What is expected = Only the lines from the one with "(668, 162) = (566, 148): none -> orange star" through the last line of the data below are to be duplicated, exactly and without pictures.

Records for the exercise =

[Start of Attachment]

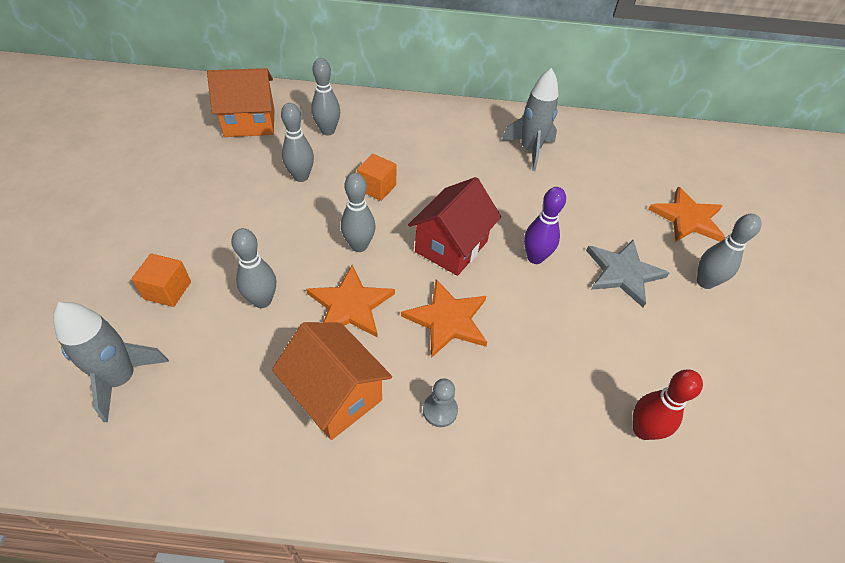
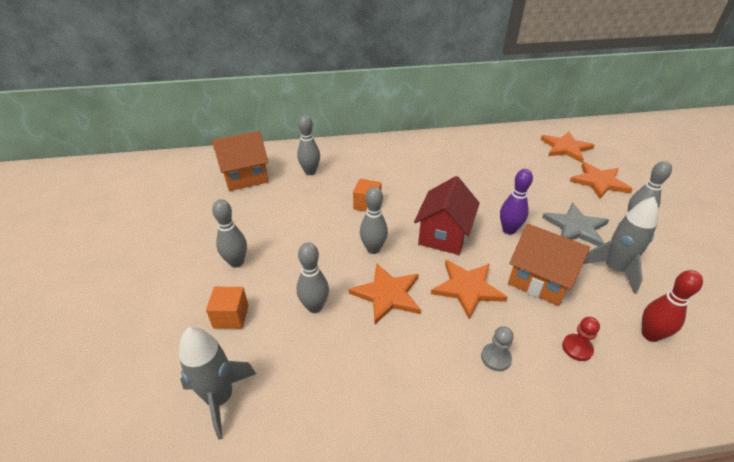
camera: 10 degrees left, 10 degrees down
(301, 177) = (304, 208): grey bowling pin -> grey bowling pin (236, 262)
(335, 395) = (408, 366): orange house -> orange house (539, 280)
(529, 150) = (467, 158): grey rocket -> grey rocket (614, 269)
(542, 423) = (577, 348): none -> red pawn
(668, 162) = (566, 148): none -> orange star

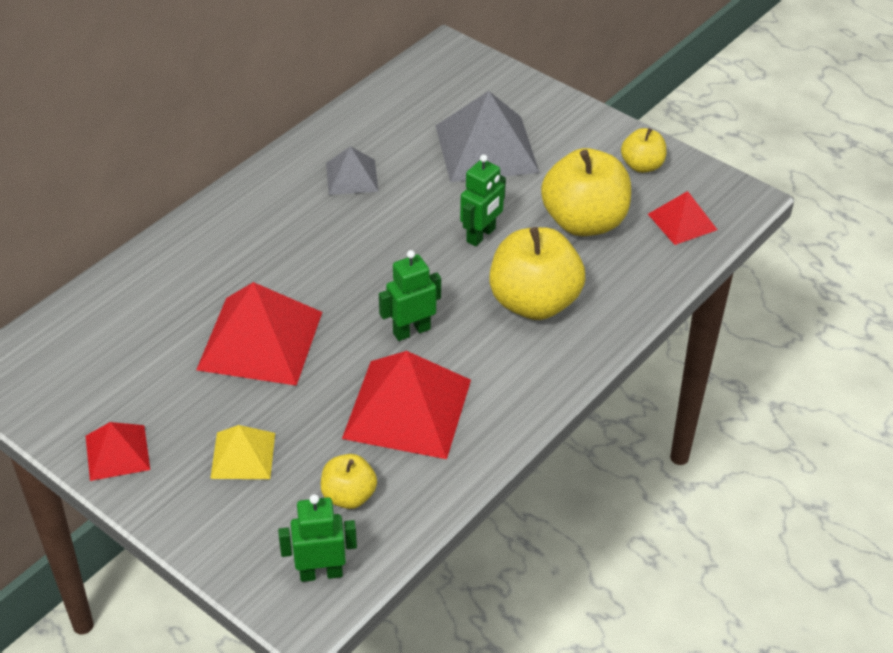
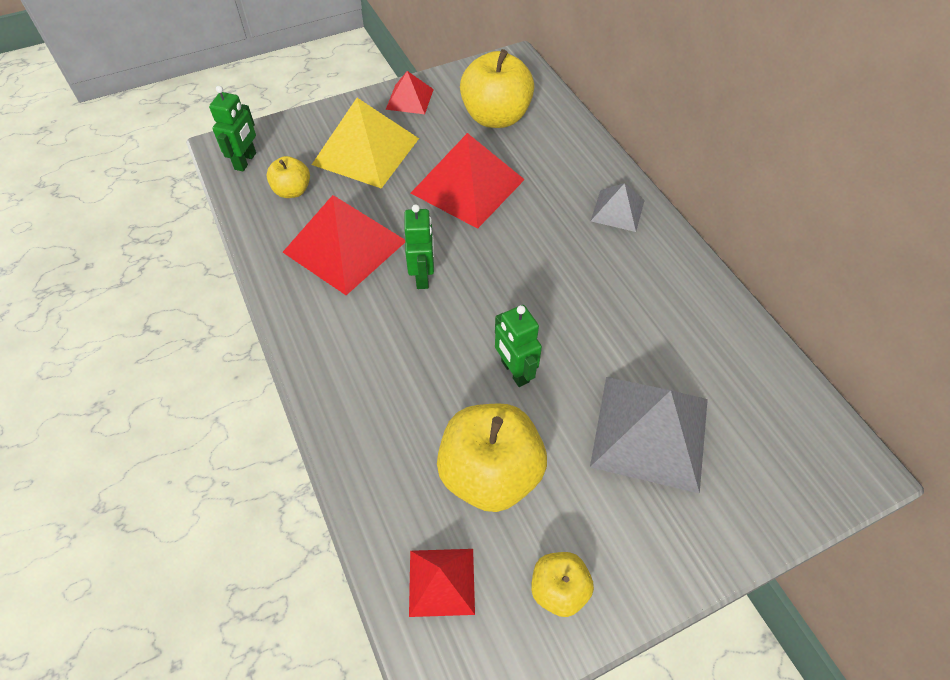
camera: 115 degrees right, 10 degrees up
(243, 455) = (365, 151): yellow pyramid -> yellow pyramid, size x1.85
(351, 177) = (644, 300): grey pyramid -> grey pyramid (617, 210)
(534, 302) = (403, 377): yellow apple -> yellow apple (496, 117)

[End of Attachment]

Your response =
(668, 162) = (566, 148): none -> orange star

camera: 115 degrees right, 10 degrees up
(243, 455) = (365, 151): yellow pyramid -> yellow pyramid, size x1.85
(351, 177) = (644, 300): grey pyramid -> grey pyramid (617, 210)
(534, 302) = (403, 377): yellow apple -> yellow apple (496, 117)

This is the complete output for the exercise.